[Work item] Your answer should be each line of the entries that contains the word "plus", copied in full.

[Task data]
§ §

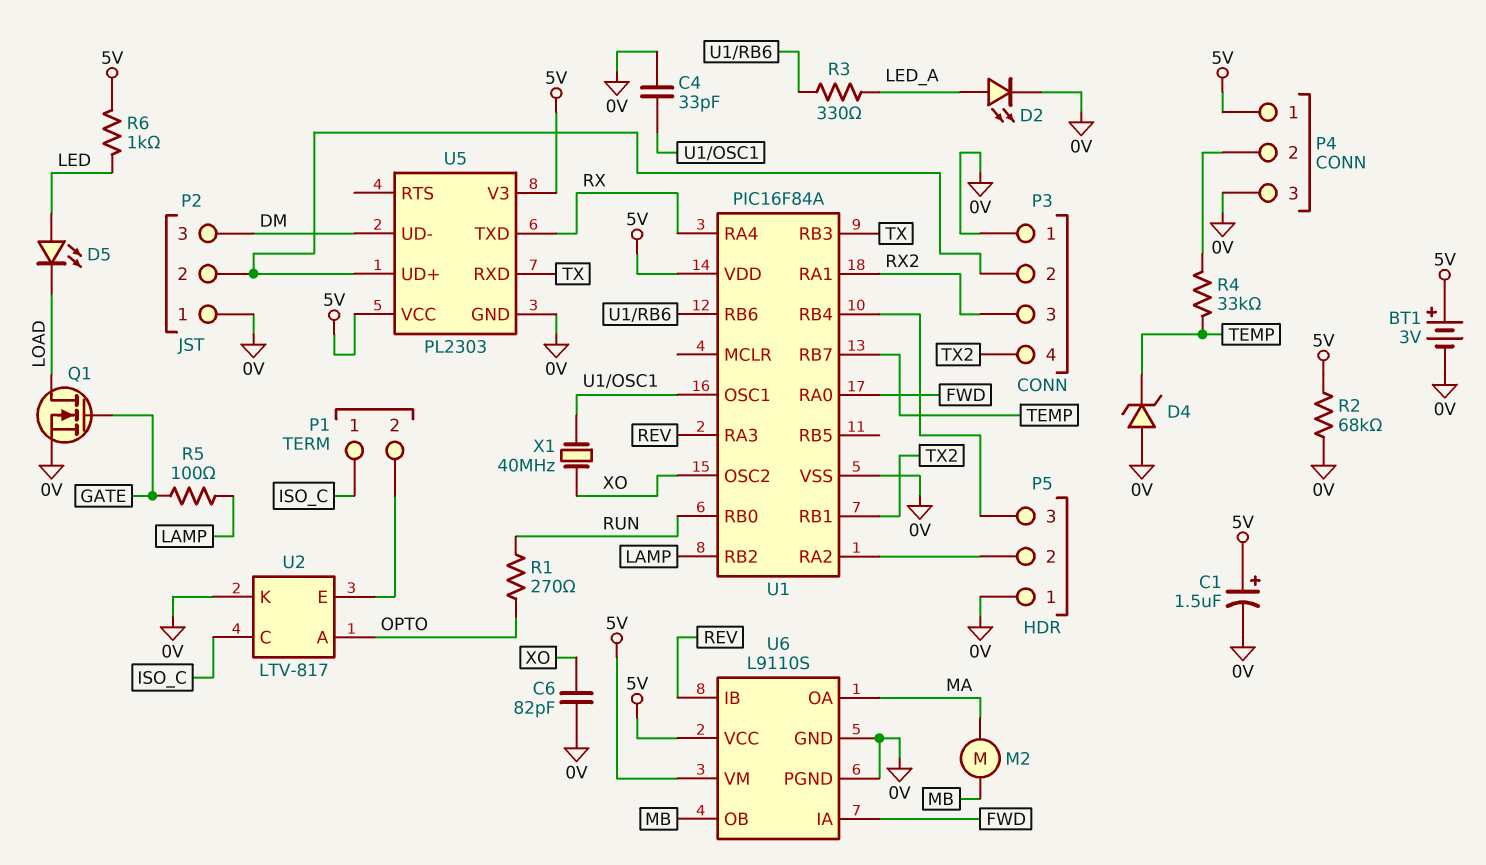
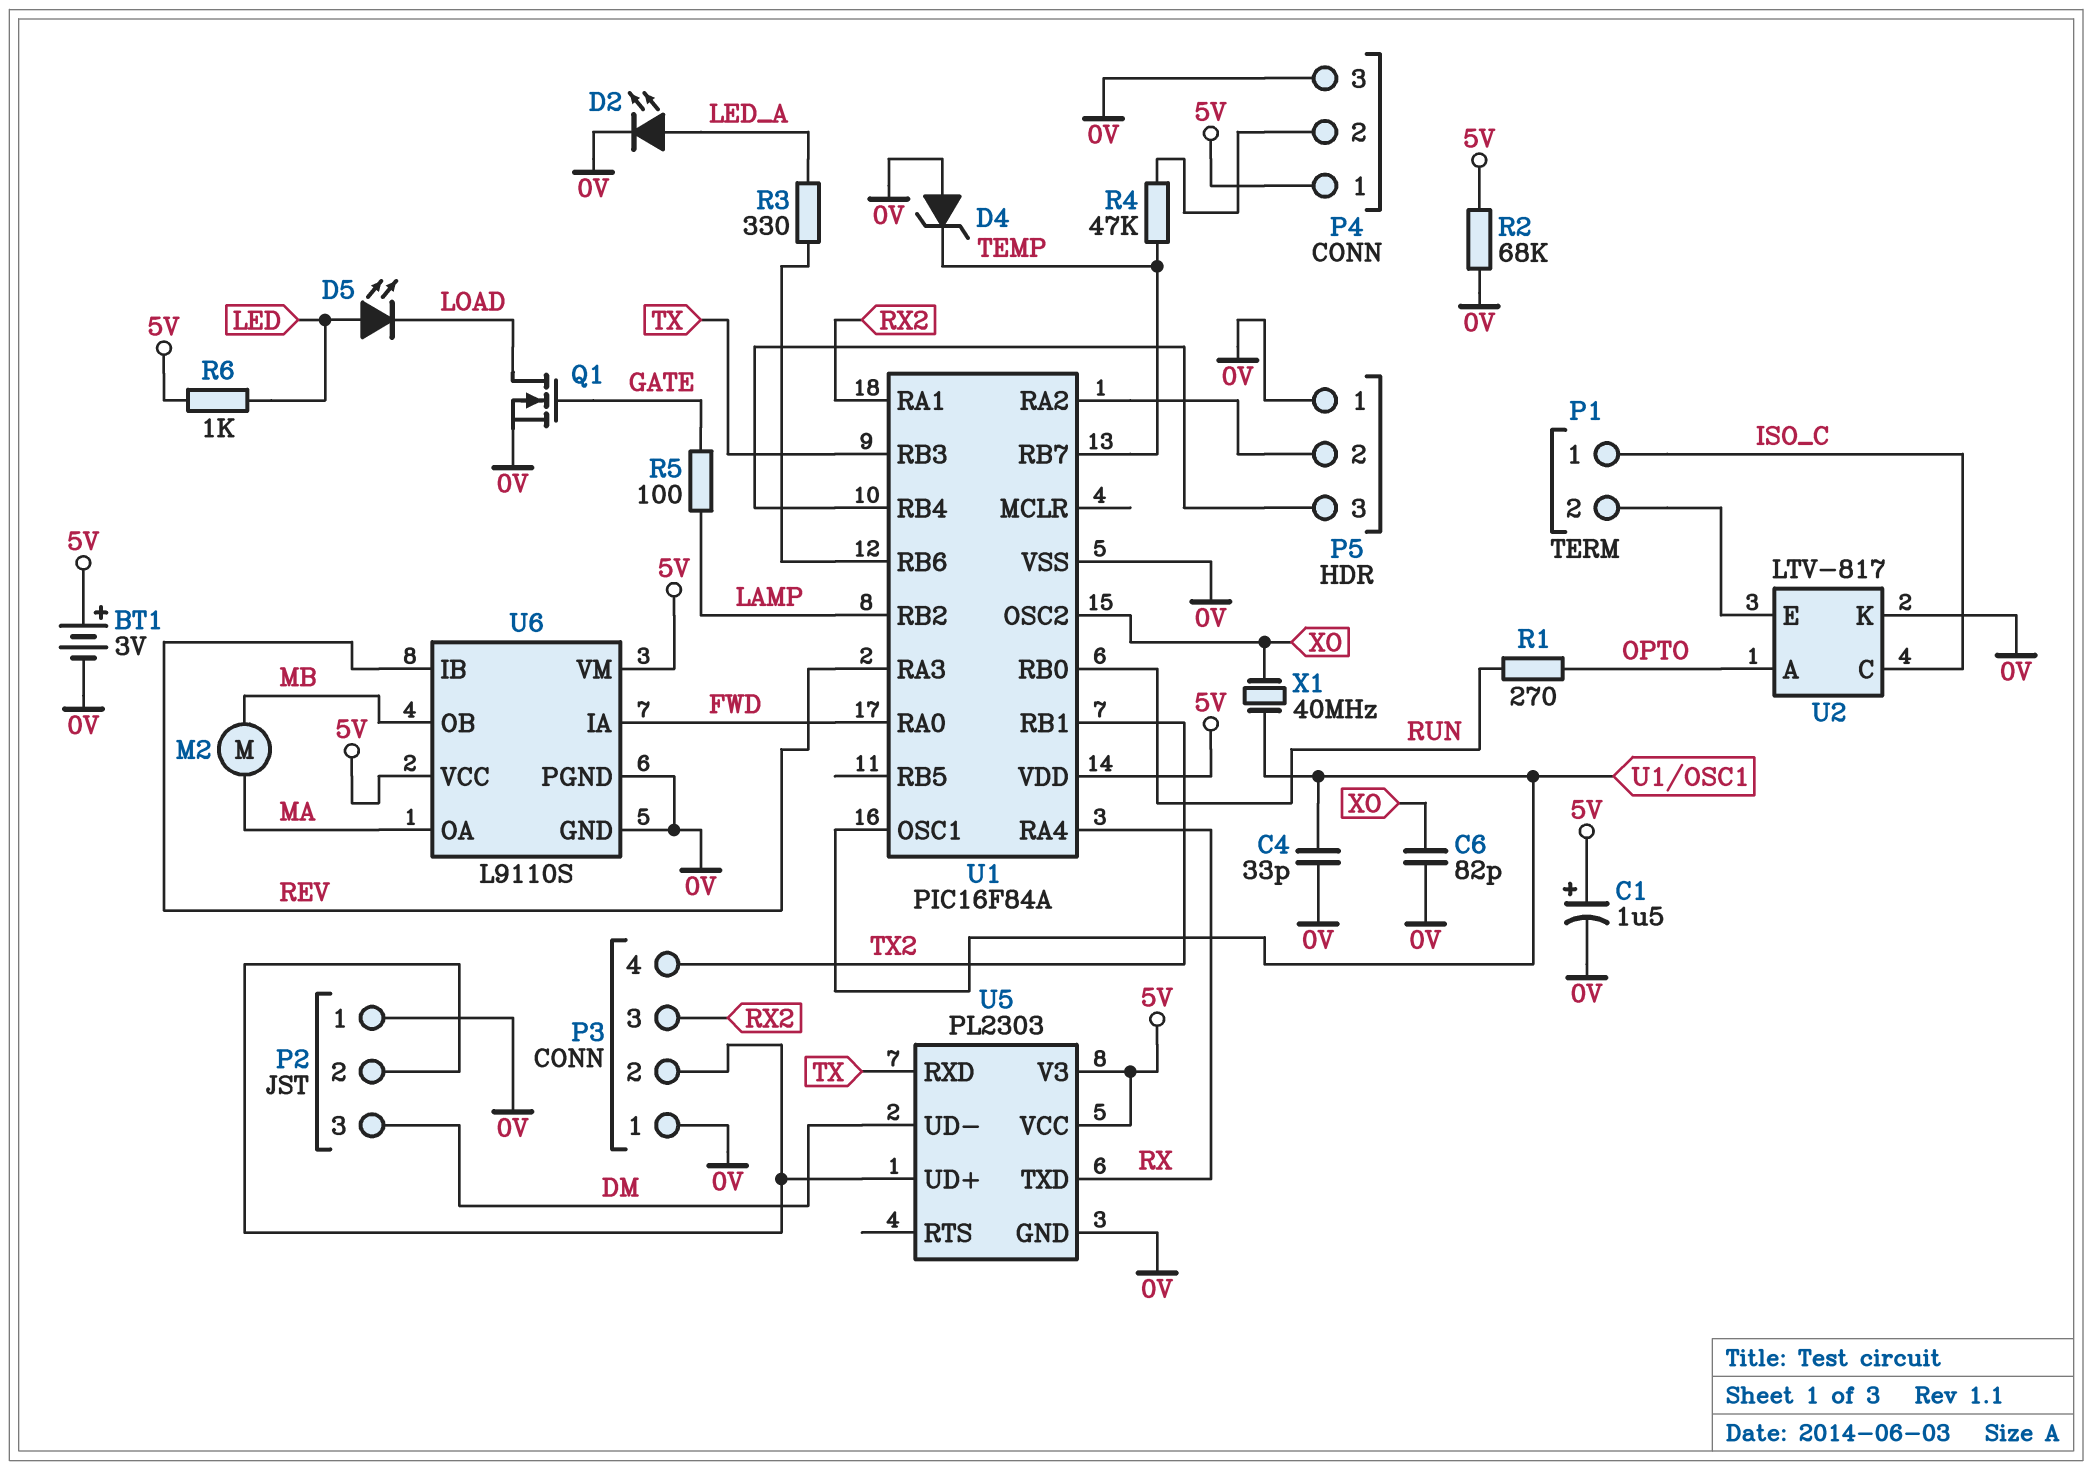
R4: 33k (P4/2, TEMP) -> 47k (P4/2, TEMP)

§ §

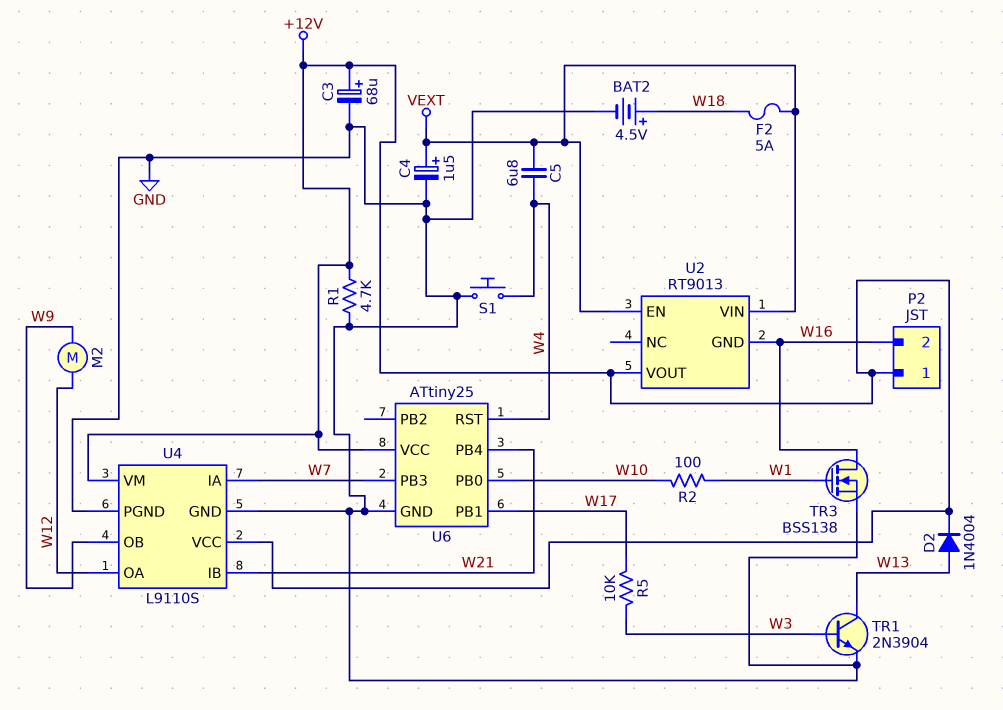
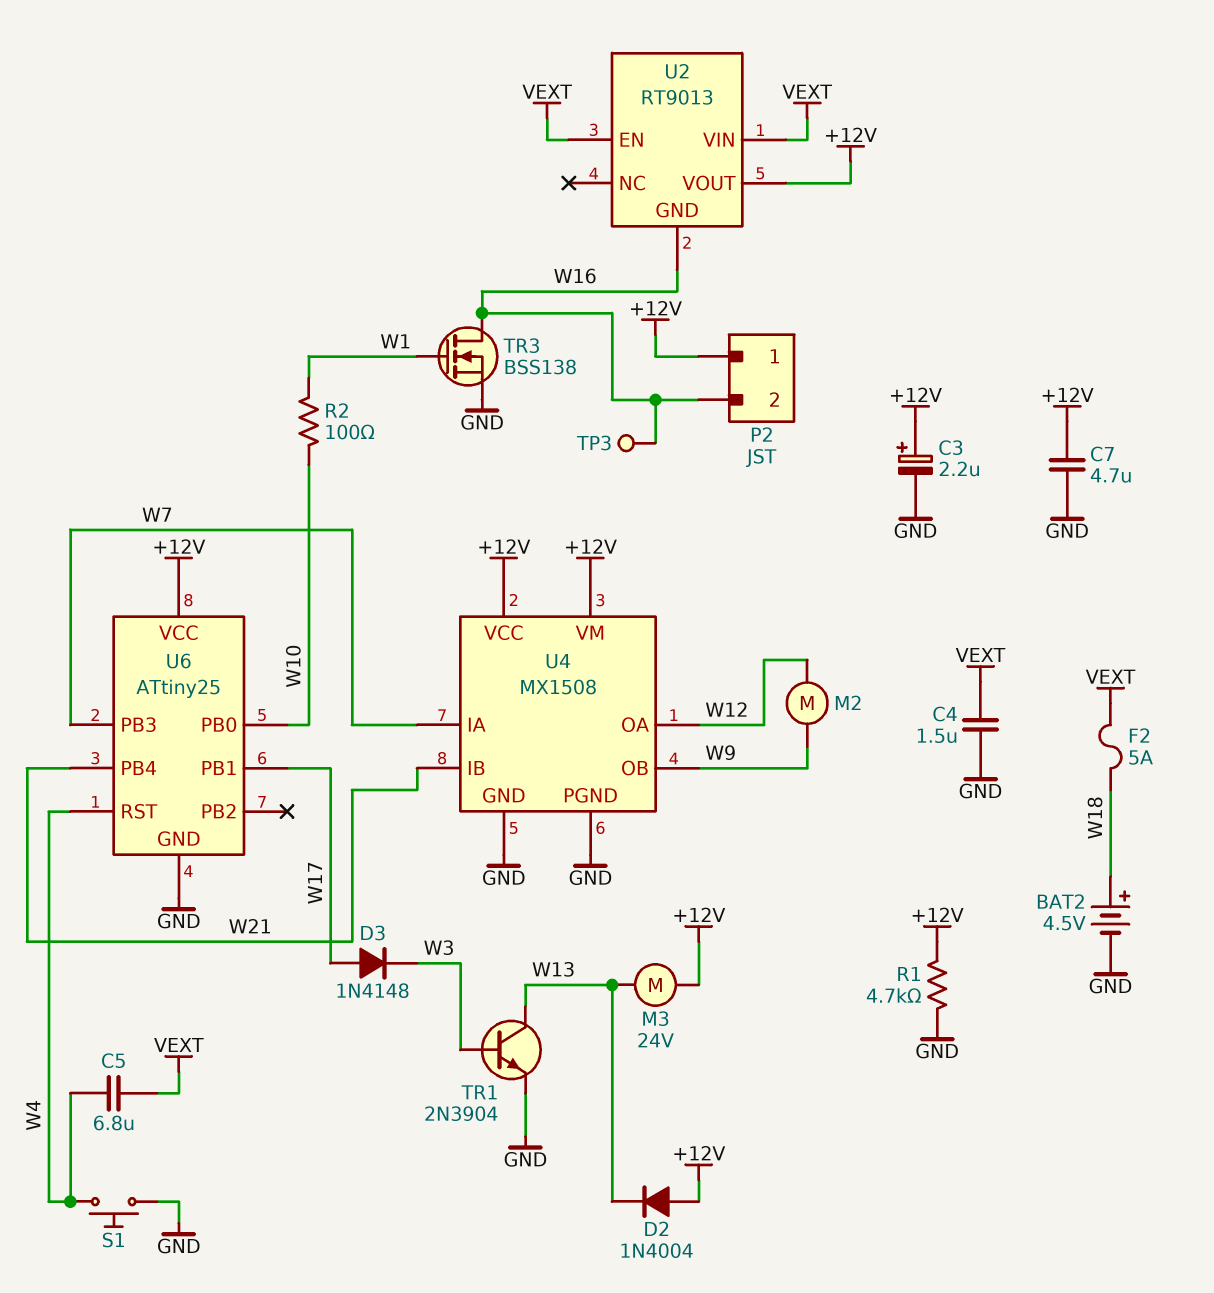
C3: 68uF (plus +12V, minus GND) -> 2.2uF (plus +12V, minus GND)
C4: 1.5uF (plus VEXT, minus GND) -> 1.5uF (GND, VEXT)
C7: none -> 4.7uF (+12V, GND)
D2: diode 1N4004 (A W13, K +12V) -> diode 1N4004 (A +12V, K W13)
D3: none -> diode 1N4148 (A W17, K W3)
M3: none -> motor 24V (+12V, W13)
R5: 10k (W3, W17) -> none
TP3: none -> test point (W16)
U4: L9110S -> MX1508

§ §

[Answer]
C3: 68uF (plus +12V, minus GND) -> 2.2uF (plus +12V, minus GND)
C4: 1.5uF (plus VEXT, minus GND) -> 1.5uF (GND, VEXT)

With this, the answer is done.